- WORK INSTRUCTIONS -
The entries below contain a line with "T1: NPN BC337" and a line with "U1 pin CLK: N011 -> N010". Quote exactly those two lines and all lines between them.

(STUDY MATERIAL)

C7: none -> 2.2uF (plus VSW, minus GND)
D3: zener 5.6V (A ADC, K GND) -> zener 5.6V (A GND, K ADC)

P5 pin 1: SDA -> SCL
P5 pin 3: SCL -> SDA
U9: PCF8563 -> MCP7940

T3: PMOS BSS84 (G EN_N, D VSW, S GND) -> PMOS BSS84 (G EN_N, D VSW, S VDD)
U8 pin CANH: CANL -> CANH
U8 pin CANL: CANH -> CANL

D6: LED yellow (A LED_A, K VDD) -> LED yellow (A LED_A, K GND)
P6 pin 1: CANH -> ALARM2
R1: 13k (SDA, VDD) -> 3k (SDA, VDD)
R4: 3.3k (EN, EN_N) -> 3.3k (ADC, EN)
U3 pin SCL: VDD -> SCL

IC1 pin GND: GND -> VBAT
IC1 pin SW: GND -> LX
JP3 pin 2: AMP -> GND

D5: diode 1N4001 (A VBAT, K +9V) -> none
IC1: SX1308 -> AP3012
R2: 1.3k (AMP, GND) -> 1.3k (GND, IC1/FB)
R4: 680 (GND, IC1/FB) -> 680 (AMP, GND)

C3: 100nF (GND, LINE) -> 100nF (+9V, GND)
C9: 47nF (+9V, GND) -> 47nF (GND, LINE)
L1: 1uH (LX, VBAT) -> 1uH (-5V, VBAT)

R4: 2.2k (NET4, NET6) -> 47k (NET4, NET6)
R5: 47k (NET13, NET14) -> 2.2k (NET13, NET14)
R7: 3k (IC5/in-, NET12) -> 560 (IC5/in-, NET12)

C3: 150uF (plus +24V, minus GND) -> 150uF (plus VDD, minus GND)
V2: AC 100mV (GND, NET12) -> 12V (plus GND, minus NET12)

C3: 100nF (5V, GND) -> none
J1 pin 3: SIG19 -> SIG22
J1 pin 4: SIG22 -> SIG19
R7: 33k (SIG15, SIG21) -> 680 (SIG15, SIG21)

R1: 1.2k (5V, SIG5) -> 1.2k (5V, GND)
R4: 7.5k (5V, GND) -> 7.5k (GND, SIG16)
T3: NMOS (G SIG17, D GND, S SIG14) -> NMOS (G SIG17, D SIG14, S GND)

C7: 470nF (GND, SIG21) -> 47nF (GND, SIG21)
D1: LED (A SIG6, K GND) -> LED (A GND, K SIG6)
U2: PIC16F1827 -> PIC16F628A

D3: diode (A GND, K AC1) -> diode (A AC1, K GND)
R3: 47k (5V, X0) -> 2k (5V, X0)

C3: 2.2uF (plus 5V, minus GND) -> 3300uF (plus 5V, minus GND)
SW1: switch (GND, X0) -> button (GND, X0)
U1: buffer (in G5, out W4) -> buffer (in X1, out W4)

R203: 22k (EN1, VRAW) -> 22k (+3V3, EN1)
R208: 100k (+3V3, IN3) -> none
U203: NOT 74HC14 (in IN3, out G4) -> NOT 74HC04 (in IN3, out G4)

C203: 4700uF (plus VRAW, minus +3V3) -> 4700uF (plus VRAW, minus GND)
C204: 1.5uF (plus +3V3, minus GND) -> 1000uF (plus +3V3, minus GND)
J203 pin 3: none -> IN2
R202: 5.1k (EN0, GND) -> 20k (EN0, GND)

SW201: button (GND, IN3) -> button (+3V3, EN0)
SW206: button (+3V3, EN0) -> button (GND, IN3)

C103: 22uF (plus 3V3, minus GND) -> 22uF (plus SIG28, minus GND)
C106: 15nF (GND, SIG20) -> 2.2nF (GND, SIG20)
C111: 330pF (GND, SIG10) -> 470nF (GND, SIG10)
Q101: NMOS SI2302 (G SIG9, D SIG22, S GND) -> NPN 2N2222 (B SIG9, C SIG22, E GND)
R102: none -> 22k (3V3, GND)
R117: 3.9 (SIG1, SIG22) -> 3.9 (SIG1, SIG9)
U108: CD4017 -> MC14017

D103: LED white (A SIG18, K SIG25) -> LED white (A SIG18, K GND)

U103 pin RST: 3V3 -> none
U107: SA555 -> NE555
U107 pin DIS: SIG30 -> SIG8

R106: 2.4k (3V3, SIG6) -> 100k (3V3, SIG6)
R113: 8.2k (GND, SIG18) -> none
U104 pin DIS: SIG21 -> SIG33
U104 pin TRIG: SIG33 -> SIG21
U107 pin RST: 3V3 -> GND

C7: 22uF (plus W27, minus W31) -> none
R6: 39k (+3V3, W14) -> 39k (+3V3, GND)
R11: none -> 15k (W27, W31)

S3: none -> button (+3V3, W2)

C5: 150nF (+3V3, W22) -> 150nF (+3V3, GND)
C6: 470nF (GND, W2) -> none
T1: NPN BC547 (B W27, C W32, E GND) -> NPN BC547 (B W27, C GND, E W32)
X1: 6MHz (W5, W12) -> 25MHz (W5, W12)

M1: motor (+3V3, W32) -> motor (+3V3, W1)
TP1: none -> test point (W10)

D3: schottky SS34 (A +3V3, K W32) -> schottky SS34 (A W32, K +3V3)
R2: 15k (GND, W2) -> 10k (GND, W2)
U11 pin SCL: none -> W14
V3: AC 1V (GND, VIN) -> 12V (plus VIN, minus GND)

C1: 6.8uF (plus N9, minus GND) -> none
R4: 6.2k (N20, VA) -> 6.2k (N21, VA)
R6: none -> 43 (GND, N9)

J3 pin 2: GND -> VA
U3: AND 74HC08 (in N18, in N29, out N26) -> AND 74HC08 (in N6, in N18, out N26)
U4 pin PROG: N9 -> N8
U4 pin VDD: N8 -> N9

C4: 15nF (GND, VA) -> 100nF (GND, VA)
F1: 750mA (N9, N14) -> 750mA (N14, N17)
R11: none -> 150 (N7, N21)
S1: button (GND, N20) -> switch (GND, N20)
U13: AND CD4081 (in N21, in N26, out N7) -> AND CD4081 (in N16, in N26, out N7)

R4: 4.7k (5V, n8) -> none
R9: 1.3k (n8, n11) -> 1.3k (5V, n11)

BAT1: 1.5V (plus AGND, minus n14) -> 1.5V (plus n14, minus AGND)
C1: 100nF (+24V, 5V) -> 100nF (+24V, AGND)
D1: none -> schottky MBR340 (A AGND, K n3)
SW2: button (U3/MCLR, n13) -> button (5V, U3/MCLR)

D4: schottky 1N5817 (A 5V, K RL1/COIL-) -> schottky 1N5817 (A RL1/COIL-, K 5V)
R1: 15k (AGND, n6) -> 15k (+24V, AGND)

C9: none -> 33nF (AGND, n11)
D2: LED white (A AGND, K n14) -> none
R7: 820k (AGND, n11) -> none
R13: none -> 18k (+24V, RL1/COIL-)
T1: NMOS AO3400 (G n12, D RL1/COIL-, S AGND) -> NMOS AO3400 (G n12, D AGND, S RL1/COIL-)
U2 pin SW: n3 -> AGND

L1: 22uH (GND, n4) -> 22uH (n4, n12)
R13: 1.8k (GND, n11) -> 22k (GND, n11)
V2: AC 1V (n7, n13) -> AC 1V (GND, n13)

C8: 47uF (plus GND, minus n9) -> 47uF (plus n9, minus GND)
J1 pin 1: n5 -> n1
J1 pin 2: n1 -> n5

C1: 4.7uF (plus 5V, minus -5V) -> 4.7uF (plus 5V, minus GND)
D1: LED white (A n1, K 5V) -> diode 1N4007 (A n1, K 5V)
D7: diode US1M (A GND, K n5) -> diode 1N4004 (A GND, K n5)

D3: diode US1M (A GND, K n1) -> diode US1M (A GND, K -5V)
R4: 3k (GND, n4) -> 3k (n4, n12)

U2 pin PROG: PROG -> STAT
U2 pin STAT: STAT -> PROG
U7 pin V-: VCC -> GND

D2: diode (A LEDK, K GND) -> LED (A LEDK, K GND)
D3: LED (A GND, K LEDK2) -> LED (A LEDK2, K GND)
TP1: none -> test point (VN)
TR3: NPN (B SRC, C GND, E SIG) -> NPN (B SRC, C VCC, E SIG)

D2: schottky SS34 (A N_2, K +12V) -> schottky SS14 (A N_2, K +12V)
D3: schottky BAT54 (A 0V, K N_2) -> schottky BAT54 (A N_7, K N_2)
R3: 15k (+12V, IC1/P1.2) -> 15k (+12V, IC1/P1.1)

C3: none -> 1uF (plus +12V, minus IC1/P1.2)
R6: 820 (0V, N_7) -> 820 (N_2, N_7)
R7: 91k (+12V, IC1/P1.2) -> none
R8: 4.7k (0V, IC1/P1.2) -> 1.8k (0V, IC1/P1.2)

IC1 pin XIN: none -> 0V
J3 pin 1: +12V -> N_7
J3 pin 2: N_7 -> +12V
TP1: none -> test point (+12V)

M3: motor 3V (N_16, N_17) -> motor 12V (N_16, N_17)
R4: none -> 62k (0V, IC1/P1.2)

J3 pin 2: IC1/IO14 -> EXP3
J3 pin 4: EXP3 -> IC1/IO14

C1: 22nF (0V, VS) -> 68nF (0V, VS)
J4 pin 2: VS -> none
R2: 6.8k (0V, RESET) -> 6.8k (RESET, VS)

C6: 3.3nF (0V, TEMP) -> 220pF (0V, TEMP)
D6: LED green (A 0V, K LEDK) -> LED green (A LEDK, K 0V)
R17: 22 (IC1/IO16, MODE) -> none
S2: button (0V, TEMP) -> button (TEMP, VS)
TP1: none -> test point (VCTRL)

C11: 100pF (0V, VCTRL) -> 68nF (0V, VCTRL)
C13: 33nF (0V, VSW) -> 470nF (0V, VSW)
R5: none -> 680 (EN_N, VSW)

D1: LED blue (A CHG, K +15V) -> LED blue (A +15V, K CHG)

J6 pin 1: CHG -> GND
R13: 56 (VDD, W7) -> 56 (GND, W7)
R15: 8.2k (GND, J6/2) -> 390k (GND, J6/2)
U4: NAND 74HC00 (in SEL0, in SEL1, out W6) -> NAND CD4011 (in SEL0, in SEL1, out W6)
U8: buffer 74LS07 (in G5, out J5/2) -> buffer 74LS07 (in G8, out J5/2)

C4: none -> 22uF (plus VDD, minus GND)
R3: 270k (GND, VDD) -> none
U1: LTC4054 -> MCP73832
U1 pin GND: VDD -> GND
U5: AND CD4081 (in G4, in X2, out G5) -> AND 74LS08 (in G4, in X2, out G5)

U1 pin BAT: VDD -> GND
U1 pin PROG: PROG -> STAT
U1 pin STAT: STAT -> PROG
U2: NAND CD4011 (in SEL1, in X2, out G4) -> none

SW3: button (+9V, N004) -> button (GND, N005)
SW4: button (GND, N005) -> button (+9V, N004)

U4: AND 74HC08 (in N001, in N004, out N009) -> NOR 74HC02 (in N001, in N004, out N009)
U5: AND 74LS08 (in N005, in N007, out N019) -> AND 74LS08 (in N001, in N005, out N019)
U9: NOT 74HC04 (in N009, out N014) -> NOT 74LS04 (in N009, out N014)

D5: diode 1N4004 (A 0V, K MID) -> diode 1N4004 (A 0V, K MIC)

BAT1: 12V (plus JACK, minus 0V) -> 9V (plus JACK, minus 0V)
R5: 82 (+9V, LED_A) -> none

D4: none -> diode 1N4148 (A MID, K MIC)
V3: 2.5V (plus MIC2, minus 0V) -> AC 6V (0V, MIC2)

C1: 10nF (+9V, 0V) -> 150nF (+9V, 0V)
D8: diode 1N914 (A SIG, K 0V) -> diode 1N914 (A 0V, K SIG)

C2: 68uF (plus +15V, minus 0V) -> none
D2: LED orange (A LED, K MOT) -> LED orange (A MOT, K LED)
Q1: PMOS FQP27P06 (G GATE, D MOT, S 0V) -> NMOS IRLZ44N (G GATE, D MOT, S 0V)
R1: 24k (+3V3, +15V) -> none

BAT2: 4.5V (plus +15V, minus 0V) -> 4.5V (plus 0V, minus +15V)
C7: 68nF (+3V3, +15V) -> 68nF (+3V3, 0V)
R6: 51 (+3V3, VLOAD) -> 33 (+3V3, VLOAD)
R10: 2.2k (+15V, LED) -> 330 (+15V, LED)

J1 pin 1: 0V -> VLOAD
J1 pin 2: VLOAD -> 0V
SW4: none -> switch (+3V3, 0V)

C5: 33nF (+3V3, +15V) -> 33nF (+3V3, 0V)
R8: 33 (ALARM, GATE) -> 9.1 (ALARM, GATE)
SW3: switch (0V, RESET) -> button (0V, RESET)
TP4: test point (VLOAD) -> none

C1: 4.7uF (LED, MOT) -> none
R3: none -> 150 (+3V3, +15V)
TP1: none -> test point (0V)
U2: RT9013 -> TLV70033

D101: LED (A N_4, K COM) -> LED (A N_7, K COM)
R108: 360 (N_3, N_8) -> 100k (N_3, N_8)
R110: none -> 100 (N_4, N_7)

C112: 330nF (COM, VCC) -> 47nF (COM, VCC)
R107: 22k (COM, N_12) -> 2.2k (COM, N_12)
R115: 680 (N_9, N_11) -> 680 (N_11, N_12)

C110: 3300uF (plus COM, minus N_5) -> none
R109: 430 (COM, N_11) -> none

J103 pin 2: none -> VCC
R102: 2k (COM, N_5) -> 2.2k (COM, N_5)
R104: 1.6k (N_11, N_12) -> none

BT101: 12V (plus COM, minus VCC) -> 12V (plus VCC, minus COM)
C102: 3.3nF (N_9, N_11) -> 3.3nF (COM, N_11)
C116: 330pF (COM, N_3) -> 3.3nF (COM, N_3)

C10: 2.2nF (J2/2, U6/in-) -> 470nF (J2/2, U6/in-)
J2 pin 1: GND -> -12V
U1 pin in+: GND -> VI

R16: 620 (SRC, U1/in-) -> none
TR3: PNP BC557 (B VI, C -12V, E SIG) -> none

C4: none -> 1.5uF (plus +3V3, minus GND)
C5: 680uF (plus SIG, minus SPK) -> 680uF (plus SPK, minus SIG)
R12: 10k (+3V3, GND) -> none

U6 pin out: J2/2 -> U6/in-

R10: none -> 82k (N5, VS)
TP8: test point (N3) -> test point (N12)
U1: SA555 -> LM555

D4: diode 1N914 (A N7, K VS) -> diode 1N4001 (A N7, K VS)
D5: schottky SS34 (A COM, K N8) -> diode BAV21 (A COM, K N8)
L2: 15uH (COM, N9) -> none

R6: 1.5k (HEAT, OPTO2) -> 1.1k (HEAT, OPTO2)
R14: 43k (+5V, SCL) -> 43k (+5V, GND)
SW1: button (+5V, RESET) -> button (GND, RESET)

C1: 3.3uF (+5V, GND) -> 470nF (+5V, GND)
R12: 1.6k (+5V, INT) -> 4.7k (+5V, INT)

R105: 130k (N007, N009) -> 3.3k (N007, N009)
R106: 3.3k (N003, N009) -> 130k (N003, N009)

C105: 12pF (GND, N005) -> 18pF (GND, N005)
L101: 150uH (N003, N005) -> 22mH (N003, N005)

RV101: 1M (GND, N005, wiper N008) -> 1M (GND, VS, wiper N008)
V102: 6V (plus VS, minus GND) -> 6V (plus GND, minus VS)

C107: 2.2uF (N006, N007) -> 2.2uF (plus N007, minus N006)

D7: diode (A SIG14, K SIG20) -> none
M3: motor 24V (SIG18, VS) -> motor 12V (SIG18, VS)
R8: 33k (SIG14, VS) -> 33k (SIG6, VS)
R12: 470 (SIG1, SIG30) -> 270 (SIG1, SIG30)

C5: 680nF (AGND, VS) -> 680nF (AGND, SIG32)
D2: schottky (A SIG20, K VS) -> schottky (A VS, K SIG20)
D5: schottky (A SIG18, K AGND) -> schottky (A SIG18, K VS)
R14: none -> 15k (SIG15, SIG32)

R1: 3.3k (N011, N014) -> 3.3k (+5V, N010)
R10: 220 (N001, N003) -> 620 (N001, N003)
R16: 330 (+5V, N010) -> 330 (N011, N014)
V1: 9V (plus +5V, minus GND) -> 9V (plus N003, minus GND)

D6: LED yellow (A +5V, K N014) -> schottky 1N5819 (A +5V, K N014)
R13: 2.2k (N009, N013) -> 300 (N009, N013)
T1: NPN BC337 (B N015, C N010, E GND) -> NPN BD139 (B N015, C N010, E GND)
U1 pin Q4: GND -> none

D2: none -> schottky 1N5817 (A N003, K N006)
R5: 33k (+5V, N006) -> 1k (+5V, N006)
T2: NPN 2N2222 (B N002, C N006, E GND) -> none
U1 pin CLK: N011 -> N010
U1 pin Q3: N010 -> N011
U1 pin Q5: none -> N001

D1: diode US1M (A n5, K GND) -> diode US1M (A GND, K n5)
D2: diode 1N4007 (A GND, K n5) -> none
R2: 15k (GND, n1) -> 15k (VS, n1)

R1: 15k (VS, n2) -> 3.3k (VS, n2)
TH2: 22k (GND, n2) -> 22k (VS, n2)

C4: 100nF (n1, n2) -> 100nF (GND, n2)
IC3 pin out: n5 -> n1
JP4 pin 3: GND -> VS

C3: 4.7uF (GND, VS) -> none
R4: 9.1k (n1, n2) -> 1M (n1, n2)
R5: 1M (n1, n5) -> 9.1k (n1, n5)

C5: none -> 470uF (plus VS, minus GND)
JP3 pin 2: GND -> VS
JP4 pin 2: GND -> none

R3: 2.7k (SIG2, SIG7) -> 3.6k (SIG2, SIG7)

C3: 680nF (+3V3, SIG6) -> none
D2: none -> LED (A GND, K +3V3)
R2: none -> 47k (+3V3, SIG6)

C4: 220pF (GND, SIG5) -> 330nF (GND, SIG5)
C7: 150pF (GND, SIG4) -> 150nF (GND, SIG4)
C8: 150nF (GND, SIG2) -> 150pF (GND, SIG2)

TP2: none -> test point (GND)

(End STUDY MATERIAL)

- RESULT OF THE EXERCISE -
T1: NPN BC337 (B N015, C N010, E GND) -> NPN BD139 (B N015, C N010, E GND)
U1 pin Q4: GND -> none

D2: none -> schottky 1N5817 (A N003, K N006)
R5: 33k (+5V, N006) -> 1k (+5V, N006)
T2: NPN 2N2222 (B N002, C N006, E GND) -> none
U1 pin CLK: N011 -> N010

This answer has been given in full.